### Prompt:
Transcribe exactly the lines from the one holding "green semicircle at" through the closing line of the entries below. Pictures stay out of the copy.

[[ Record set open ]]

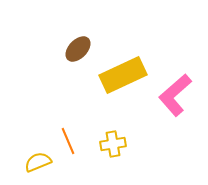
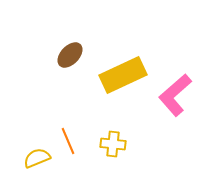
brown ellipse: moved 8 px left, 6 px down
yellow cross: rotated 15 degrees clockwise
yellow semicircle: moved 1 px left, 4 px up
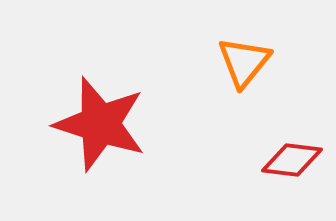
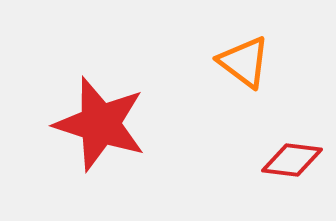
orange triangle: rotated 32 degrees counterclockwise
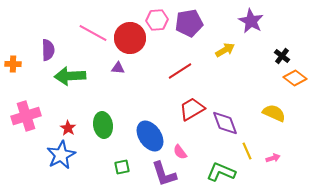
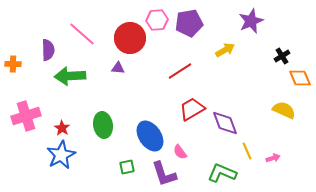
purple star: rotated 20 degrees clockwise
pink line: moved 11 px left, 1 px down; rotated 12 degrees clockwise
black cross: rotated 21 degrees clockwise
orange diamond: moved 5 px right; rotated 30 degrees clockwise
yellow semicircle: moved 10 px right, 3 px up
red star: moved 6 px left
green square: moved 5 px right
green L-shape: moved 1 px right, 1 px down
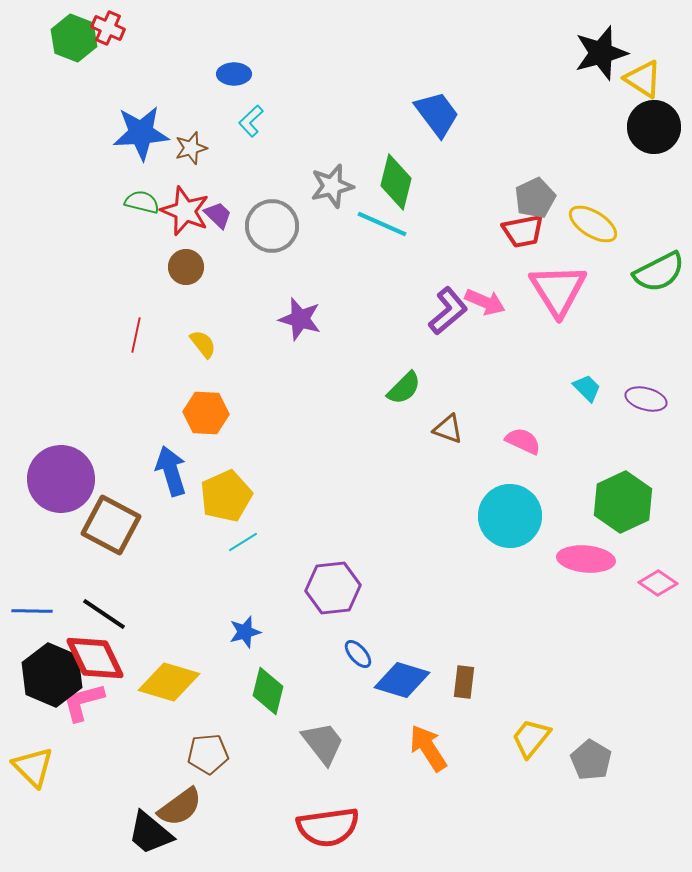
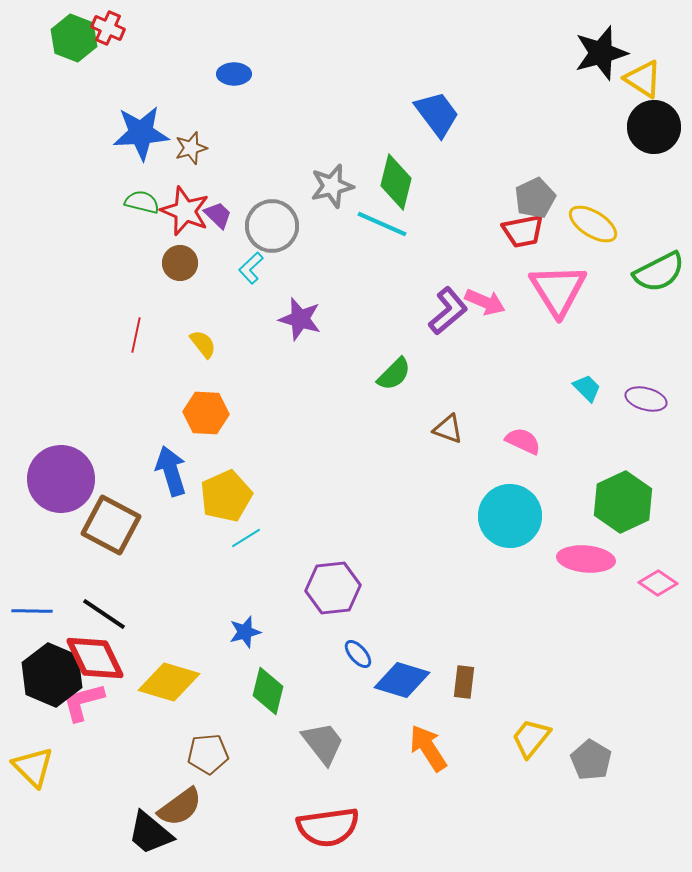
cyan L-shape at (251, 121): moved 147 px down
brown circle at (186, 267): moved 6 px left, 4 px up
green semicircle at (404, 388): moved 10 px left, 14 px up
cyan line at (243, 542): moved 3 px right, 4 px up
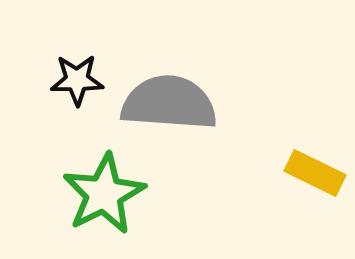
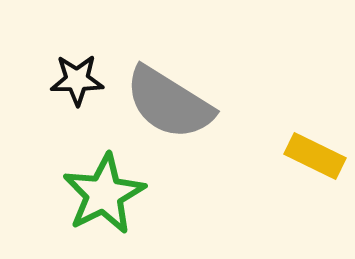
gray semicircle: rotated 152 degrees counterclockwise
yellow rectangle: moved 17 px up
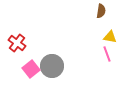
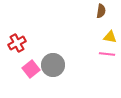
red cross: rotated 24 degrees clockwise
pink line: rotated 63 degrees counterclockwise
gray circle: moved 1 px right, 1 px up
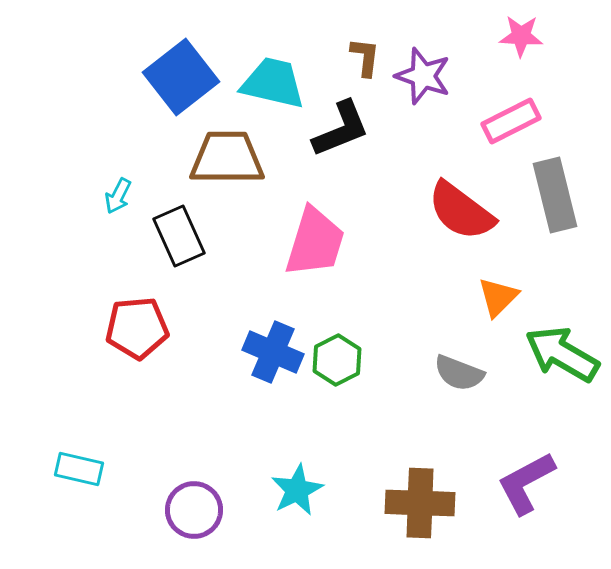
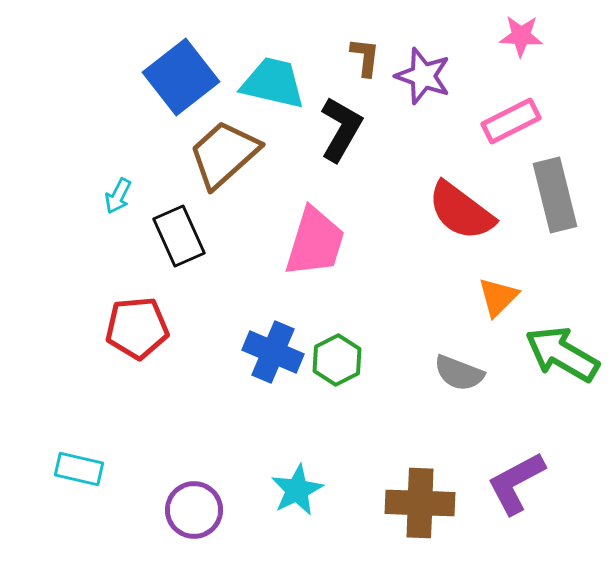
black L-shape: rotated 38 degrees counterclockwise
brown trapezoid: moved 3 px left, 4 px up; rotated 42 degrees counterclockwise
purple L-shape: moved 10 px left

[[ Record set closed ]]

### Task output:
green semicircle at (404, 388): moved 10 px left, 14 px up
cyan line at (243, 542): moved 3 px right, 4 px up
gray semicircle: rotated 152 degrees counterclockwise
yellow rectangle: moved 17 px up
red cross: rotated 24 degrees clockwise
pink line: rotated 63 degrees counterclockwise
gray circle: moved 1 px right, 1 px up
black L-shape: rotated 38 degrees counterclockwise
brown trapezoid: moved 3 px left, 4 px up; rotated 42 degrees counterclockwise
purple L-shape: moved 10 px left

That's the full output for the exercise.